DATA EXTRACT:
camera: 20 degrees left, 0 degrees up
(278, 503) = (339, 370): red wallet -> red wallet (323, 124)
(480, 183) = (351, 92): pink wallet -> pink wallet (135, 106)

EXERCISE INSTRUCTIONS: Print, exactly as given, the lines from the one with "(278, 503) = (339, 370): red" through the last line of the material above, and no others.

TASK RESULT:
(278, 503) = (339, 370): red wallet -> red wallet (323, 124)
(480, 183) = (351, 92): pink wallet -> pink wallet (135, 106)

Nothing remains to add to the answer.